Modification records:
__________

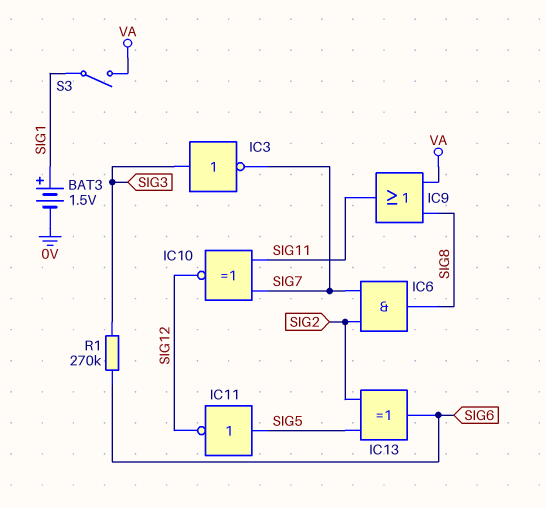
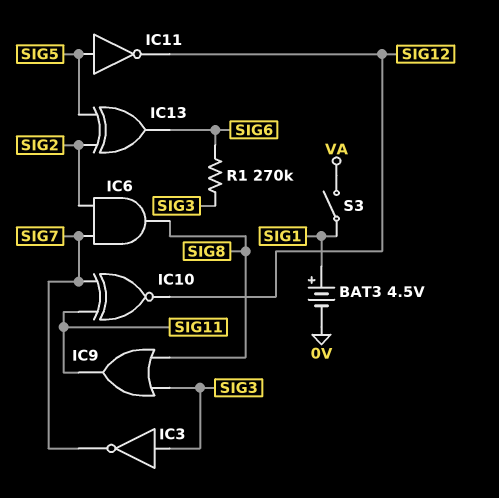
BAT3: 1.5V (plus SIG1, minus 0V) -> 4.5V (plus SIG1, minus 0V)
IC9: OR (in SIG8, in VA, out SIG11) -> OR (in SIG3, in SIG8, out SIG11)

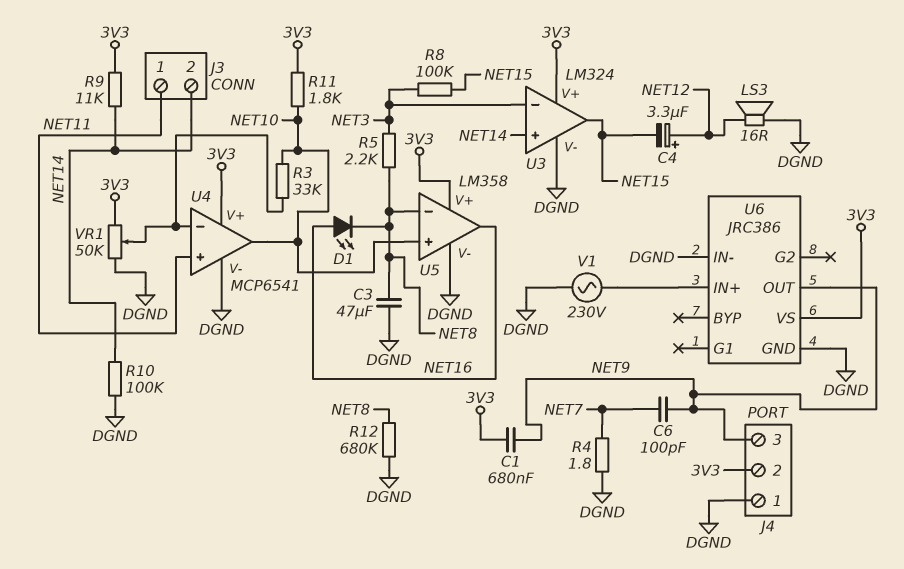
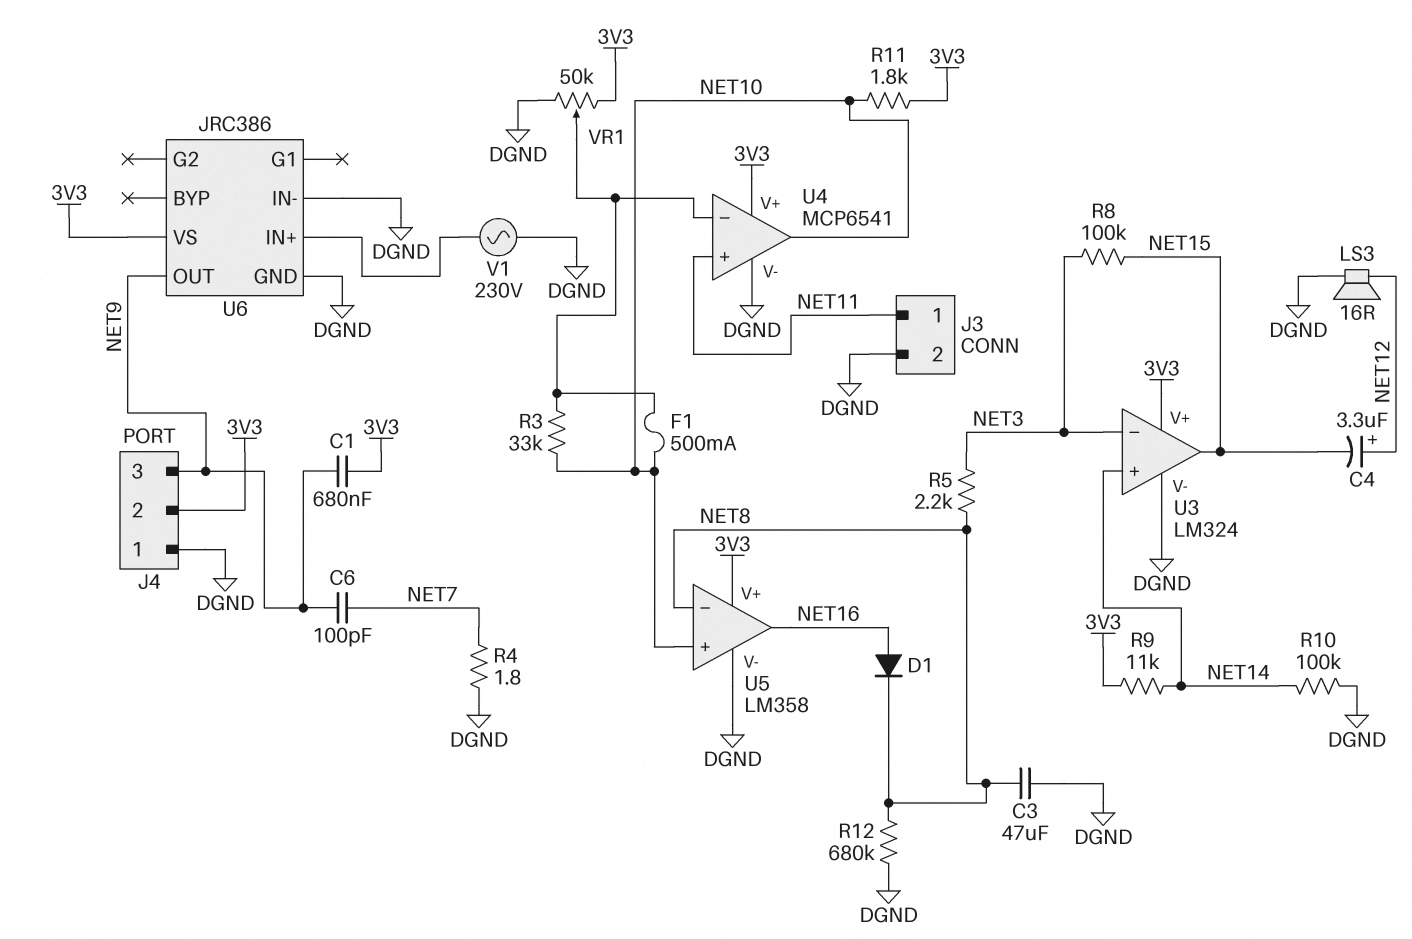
D1: LED (A NET16, K NET8) -> diode (A NET16, K NET8)
F1: none -> 500mA (NET10, U4/in-)
J3 pin 2: NET14 -> DGND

__________

§ **PROBLEM DESCRIPTION**
Output each record above exactly as it stands, excluding all pictures.

§ **YOUR SOLUTION**
BAT3: 1.5V (plus SIG1, minus 0V) -> 4.5V (plus SIG1, minus 0V)
IC9: OR (in SIG8, in VA, out SIG11) -> OR (in SIG3, in SIG8, out SIG11)

D1: LED (A NET16, K NET8) -> diode (A NET16, K NET8)
F1: none -> 500mA (NET10, U4/in-)
J3 pin 2: NET14 -> DGND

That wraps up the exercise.